## TASK TO CARRY OUT
Using the data that follows, give the number of lines in which the word "blue" occurs. Write only the number.

(Object state comparisons)
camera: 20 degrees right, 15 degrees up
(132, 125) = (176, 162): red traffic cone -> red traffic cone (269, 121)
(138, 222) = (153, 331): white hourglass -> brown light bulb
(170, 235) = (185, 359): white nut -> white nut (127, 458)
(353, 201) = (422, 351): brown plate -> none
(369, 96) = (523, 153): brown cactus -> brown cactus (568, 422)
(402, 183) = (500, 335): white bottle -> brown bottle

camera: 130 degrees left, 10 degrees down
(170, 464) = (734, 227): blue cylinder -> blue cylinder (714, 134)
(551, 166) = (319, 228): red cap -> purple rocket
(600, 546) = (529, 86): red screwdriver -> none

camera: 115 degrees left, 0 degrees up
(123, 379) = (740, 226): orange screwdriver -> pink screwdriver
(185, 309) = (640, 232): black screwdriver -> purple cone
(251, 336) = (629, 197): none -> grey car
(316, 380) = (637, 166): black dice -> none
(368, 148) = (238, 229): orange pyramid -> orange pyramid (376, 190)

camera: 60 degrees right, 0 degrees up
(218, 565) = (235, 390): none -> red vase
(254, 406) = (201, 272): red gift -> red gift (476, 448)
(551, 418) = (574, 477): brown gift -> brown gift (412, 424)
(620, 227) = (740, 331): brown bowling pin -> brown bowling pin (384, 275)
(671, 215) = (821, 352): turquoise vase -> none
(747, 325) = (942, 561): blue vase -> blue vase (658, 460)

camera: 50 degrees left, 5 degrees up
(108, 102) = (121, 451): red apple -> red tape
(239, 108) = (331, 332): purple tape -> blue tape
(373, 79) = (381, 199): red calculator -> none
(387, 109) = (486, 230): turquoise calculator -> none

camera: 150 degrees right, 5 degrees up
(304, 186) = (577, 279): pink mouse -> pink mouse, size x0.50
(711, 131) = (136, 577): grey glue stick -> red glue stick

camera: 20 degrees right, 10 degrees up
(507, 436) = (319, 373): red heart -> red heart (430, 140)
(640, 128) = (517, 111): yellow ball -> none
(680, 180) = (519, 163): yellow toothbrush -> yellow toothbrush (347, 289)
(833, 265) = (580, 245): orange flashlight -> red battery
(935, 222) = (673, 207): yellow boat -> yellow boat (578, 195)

## ANSWER FOR THE TASK
3